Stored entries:

⟨

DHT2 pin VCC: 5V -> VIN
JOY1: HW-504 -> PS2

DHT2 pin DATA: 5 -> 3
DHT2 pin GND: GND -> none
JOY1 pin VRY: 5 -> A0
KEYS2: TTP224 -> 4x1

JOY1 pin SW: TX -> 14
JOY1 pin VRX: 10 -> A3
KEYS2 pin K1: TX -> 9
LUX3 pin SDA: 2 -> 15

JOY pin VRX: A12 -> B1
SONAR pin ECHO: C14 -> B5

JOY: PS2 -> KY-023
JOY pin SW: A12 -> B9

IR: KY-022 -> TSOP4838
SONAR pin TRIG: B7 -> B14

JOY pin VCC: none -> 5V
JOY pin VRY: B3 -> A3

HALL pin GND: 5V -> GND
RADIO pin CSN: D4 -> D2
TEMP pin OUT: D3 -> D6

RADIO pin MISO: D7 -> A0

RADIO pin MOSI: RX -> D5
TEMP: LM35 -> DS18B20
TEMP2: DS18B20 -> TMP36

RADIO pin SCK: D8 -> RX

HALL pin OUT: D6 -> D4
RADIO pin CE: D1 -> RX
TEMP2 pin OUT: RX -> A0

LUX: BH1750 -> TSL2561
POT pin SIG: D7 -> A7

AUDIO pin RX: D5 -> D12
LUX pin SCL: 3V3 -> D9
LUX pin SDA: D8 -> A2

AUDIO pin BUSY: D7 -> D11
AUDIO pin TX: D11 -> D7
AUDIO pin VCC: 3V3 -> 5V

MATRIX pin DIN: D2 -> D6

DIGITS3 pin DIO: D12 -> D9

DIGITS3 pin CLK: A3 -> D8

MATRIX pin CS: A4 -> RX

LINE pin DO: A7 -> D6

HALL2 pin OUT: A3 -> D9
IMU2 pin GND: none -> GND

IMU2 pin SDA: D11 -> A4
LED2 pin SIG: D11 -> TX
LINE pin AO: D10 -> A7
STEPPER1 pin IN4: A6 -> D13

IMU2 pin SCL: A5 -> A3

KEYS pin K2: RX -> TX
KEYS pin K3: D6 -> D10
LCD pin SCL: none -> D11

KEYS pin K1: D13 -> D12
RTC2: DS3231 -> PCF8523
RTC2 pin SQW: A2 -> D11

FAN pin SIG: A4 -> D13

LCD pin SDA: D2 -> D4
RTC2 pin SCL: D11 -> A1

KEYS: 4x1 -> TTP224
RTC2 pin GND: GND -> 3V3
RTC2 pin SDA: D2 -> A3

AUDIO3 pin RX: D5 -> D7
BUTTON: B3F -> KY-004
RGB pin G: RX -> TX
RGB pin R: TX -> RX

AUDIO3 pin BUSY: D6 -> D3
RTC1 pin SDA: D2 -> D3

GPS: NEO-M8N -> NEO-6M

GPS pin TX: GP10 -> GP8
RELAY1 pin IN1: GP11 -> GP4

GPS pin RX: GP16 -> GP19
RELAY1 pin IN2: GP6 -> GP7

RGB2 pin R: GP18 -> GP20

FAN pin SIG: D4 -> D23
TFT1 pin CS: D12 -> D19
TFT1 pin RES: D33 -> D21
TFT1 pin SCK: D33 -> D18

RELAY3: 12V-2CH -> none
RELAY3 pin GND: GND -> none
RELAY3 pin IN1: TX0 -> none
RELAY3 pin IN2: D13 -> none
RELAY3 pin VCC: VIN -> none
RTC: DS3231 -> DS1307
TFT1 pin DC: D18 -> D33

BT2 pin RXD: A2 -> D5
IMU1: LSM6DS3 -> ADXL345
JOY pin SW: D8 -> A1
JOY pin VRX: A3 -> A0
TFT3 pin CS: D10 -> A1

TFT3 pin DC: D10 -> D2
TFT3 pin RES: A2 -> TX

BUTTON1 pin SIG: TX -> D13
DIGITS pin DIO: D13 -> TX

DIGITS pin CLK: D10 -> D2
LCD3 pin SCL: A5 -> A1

⟩

Work task → Extract every line from the records above that contains the word "RADIO".

Task answer →
RADIO pin CSN: D4 -> D2
RADIO pin MISO: D7 -> A0
RADIO pin MOSI: RX -> D5
RADIO pin SCK: D8 -> RX
RADIO pin CE: D1 -> RX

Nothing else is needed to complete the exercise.